Every record below must be returned word for word, with the pictures left out.
*** Information shown Section Begins ***
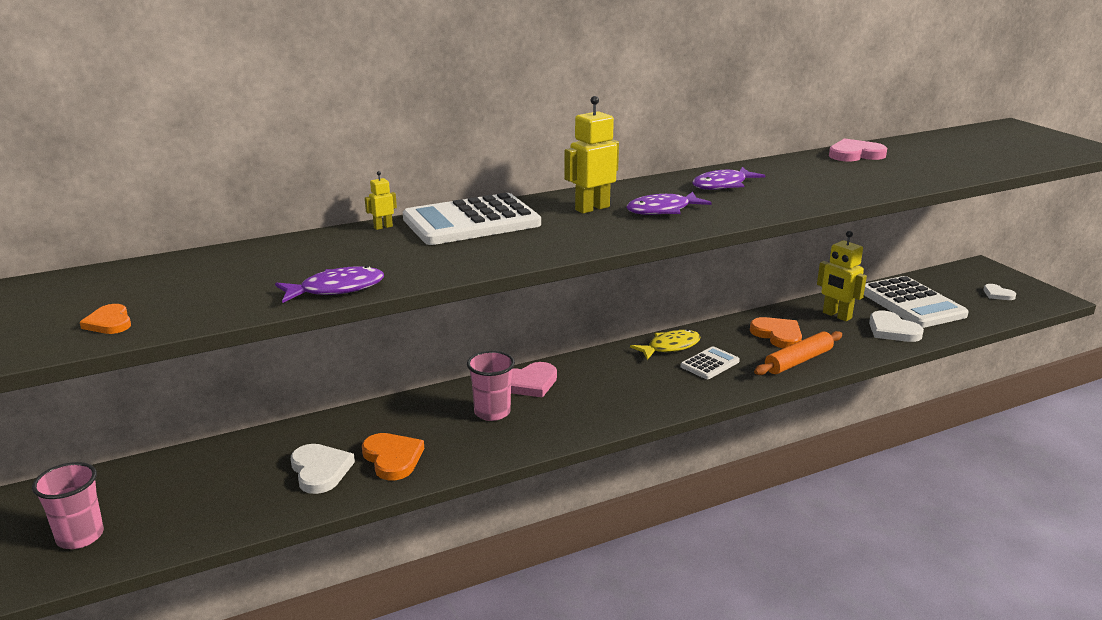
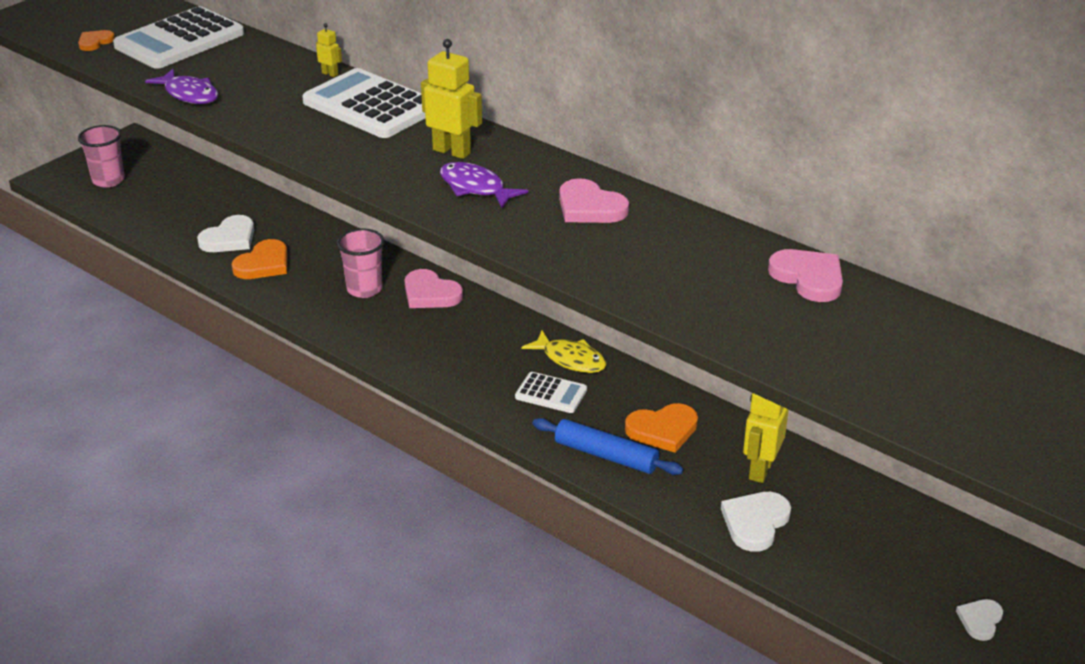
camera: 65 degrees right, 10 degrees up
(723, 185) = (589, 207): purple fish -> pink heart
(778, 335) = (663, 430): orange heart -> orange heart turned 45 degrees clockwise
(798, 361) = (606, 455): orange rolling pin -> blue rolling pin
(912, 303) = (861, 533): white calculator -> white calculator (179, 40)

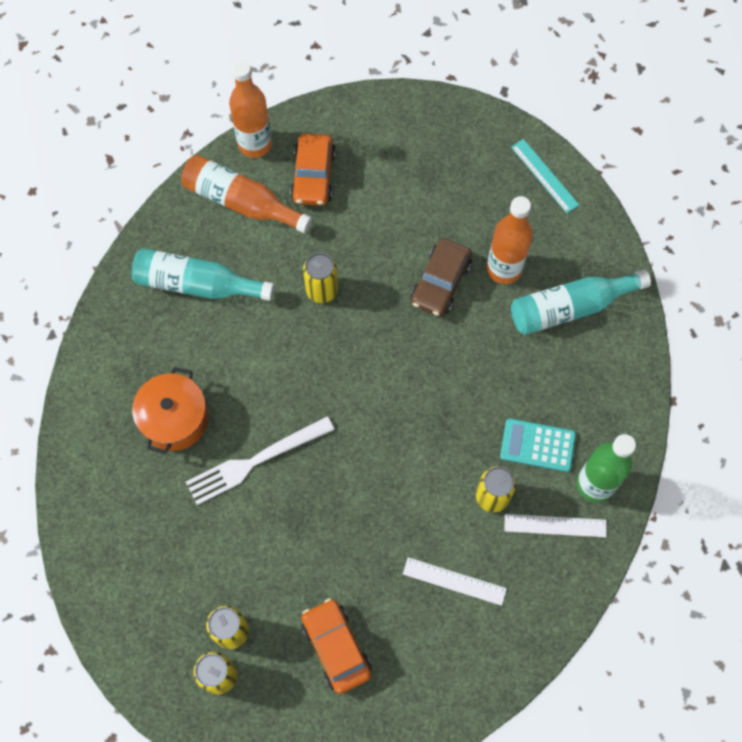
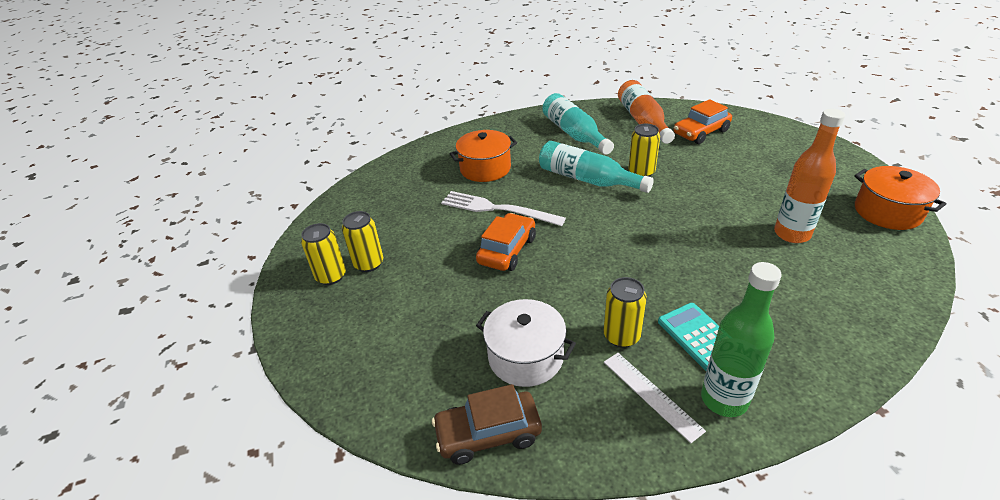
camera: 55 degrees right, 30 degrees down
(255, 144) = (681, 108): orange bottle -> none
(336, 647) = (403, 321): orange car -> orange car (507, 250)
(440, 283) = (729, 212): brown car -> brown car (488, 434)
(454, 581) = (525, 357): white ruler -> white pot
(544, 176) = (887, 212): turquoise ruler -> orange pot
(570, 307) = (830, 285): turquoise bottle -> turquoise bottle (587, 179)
*** Information shown Section Ends ***
## Output
camera: 65 degrees right, 10 degrees up
(723, 185) = (589, 207): purple fish -> pink heart
(778, 335) = (663, 430): orange heart -> orange heart turned 45 degrees clockwise
(798, 361) = (606, 455): orange rolling pin -> blue rolling pin
(912, 303) = (861, 533): white calculator -> white calculator (179, 40)

camera: 55 degrees right, 30 degrees down
(255, 144) = (681, 108): orange bottle -> none
(336, 647) = (403, 321): orange car -> orange car (507, 250)
(440, 283) = (729, 212): brown car -> brown car (488, 434)
(454, 581) = (525, 357): white ruler -> white pot
(544, 176) = (887, 212): turquoise ruler -> orange pot
(570, 307) = (830, 285): turquoise bottle -> turquoise bottle (587, 179)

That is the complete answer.